**EXERCISE**
Please copy each line below that contains the string "XSHUT".

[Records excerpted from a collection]
+--
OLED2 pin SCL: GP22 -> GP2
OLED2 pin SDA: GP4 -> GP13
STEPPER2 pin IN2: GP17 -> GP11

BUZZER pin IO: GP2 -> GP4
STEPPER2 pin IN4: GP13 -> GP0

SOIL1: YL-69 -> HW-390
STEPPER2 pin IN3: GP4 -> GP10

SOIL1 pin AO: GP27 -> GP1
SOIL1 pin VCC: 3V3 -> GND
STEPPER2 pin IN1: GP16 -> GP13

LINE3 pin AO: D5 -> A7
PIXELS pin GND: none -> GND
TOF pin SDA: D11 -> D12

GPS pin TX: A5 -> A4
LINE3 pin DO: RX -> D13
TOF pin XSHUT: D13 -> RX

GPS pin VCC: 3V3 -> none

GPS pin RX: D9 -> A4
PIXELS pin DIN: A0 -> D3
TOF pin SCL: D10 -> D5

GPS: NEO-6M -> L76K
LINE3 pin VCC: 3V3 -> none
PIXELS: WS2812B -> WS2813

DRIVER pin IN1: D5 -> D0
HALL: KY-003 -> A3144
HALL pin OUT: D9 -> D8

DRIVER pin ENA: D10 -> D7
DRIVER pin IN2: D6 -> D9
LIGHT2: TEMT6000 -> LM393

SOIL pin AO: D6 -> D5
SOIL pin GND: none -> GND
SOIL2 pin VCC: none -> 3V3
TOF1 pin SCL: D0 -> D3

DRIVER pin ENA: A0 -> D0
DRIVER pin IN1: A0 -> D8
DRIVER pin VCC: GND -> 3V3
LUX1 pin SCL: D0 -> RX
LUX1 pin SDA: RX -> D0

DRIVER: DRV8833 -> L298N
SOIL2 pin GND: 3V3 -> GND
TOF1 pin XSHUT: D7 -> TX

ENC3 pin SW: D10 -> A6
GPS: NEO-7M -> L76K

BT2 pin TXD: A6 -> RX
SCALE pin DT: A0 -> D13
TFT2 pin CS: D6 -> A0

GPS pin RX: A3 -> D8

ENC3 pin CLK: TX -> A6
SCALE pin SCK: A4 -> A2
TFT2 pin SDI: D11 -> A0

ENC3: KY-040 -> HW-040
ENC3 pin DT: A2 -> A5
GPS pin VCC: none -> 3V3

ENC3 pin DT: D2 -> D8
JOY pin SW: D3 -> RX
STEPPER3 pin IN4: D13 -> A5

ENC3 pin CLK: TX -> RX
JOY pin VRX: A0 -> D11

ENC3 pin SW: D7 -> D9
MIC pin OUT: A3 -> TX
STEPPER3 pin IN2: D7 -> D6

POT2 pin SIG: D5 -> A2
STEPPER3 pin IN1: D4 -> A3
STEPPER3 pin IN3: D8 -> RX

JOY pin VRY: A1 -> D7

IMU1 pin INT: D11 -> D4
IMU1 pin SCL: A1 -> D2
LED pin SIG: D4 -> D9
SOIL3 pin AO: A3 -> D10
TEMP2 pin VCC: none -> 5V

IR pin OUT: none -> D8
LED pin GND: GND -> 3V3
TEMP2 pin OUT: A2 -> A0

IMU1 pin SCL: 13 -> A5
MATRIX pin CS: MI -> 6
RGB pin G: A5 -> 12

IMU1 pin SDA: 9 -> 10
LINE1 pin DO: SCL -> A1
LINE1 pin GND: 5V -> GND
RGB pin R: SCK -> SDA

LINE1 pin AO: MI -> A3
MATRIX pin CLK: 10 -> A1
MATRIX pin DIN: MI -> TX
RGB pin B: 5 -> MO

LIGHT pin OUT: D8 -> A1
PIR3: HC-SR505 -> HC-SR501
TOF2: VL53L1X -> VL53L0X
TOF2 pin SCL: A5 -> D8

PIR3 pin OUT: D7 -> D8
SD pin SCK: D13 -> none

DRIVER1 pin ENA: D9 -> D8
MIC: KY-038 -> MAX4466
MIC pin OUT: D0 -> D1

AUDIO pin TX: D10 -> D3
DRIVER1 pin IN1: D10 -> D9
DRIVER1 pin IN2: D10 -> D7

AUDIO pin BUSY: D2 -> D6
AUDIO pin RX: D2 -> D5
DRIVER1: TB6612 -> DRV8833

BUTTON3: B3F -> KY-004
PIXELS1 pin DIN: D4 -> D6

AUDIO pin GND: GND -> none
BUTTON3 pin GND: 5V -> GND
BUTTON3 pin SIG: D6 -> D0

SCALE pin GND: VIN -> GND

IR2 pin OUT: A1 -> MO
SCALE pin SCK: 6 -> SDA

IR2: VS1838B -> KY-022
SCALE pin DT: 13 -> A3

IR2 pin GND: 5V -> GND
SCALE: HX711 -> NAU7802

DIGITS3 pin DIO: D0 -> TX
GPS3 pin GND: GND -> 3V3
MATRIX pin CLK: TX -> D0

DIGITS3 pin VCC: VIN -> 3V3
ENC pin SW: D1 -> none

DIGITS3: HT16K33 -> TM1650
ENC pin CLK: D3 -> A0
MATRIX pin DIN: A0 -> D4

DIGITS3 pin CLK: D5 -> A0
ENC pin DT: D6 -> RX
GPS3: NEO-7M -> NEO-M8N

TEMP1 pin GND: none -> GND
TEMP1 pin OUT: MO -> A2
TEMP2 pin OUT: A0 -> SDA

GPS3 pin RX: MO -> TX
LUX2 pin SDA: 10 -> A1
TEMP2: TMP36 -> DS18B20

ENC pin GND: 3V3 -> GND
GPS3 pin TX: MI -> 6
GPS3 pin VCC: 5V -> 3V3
+--
**ANSWER TO THIS EXERCISE**
TOF pin XSHUT: D13 -> RX
TOF1 pin XSHUT: D7 -> TX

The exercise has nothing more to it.